The problem:
Only those lines running from the line that contains "U1 pin NC: none -> GND" through the end of the material are to be written out, each exactly as shown.

▶

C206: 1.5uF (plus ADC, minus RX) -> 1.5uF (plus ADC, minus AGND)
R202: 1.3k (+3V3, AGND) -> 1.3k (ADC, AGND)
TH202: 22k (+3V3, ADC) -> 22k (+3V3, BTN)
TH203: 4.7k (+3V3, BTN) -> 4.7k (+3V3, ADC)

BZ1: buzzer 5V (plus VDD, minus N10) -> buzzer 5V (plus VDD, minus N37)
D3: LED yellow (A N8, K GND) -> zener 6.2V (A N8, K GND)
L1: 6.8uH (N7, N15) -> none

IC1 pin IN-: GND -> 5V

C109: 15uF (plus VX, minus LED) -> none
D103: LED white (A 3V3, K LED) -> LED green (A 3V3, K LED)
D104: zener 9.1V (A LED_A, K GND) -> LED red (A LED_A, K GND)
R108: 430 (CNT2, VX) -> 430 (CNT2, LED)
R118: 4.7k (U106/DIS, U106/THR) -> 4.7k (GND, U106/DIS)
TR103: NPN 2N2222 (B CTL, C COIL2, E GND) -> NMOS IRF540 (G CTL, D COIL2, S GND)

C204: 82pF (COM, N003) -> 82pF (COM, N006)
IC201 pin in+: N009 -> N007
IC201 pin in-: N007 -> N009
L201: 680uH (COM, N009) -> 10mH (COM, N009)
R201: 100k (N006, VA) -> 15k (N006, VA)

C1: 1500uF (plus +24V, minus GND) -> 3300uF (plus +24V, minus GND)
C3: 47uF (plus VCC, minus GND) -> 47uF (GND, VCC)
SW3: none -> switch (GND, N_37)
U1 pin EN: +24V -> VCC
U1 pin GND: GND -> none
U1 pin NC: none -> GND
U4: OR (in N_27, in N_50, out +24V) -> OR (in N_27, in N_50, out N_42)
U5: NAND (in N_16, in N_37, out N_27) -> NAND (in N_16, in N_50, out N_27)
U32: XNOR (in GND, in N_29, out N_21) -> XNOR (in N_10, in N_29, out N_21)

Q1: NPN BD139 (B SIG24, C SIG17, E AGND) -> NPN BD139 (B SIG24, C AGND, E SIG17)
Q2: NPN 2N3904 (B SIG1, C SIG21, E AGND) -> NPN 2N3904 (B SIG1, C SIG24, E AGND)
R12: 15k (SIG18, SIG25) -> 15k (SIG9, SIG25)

◀

Response:
U1 pin NC: none -> GND
U4: OR (in N_27, in N_50, out +24V) -> OR (in N_27, in N_50, out N_42)
U5: NAND (in N_16, in N_37, out N_27) -> NAND (in N_16, in N_50, out N_27)
U32: XNOR (in GND, in N_29, out N_21) -> XNOR (in N_10, in N_29, out N_21)

Q1: NPN BD139 (B SIG24, C SIG17, E AGND) -> NPN BD139 (B SIG24, C AGND, E SIG17)
Q2: NPN 2N3904 (B SIG1, C SIG21, E AGND) -> NPN 2N3904 (B SIG1, C SIG24, E AGND)
R12: 15k (SIG18, SIG25) -> 15k (SIG9, SIG25)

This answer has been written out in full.